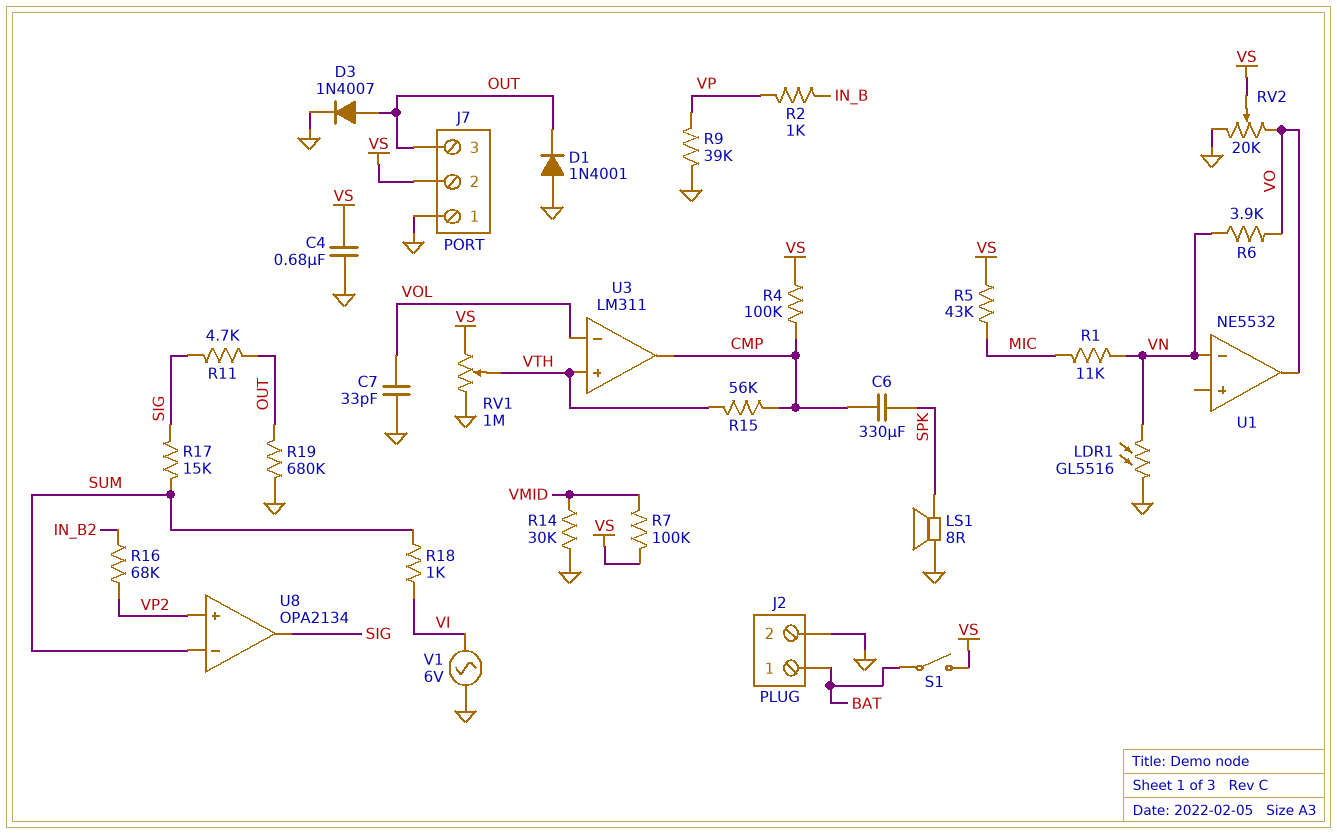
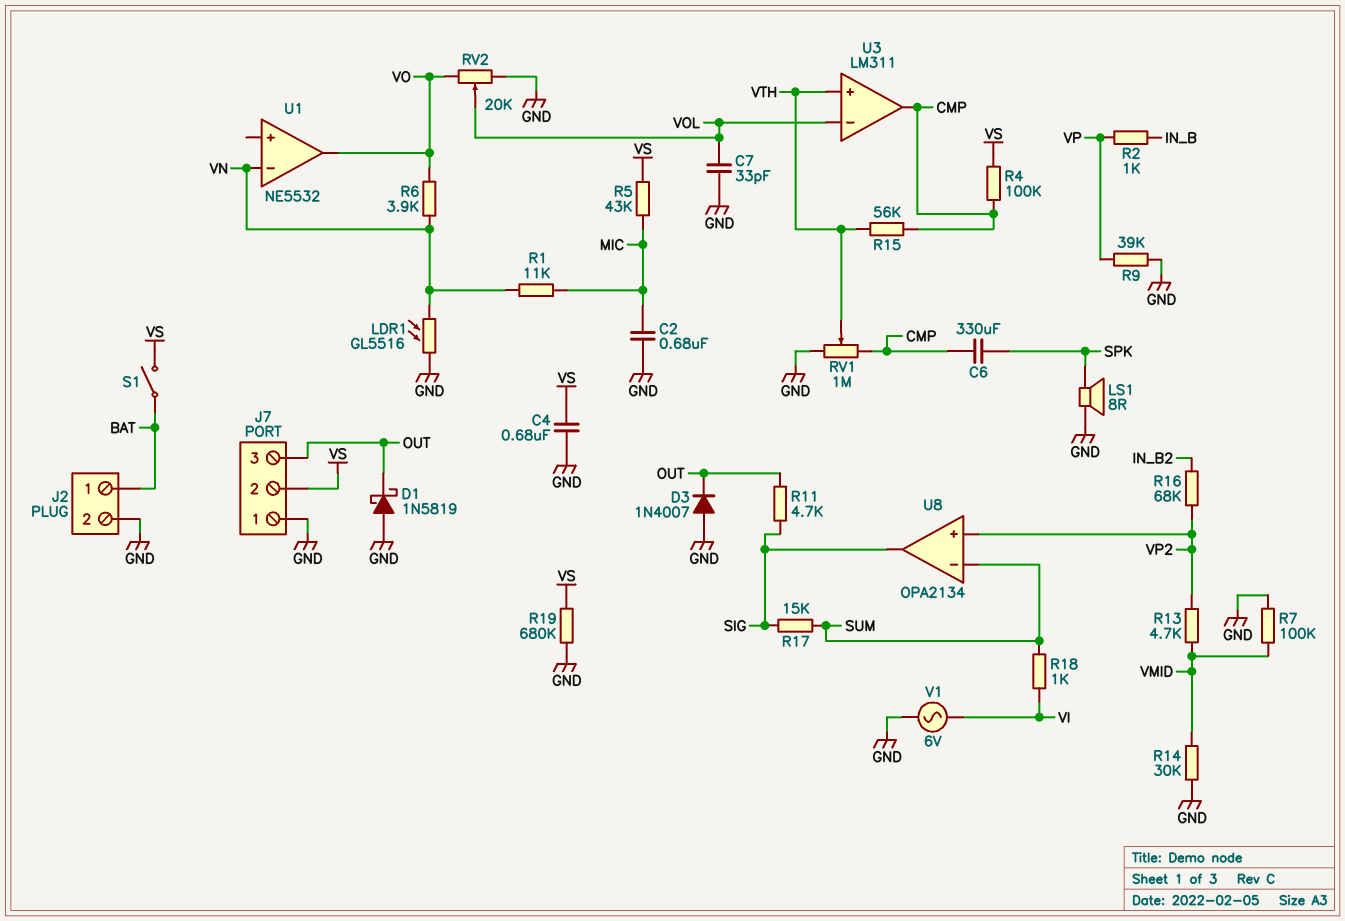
C2: none -> 680nF (GND, MIC)
D1: diode 1N4001 (A GND, K OUT) -> schottky 1N5819 (A GND, K OUT)
D3: diode 1N4007 (A OUT, K GND) -> diode 1N4007 (A GND, K OUT)
R7: 100k (VMID, VS) -> 100k (GND, VMID)
R13: none -> 4.7k (VMID, VP2)
R19: 680k (GND, OUT) -> 680k (GND, VS)
RV1: 1M (GND, VS, wiper VTH) -> 1M (CMP, GND, wiper VTH)
RV2: 20k (GND, VO, wiper VS) -> 20k (GND, VO, wiper VOL)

—————

Reading through the records above, report each line in which the string "none" is found.

C2: none -> 680nF (GND, MIC)
R13: none -> 4.7k (VMID, VP2)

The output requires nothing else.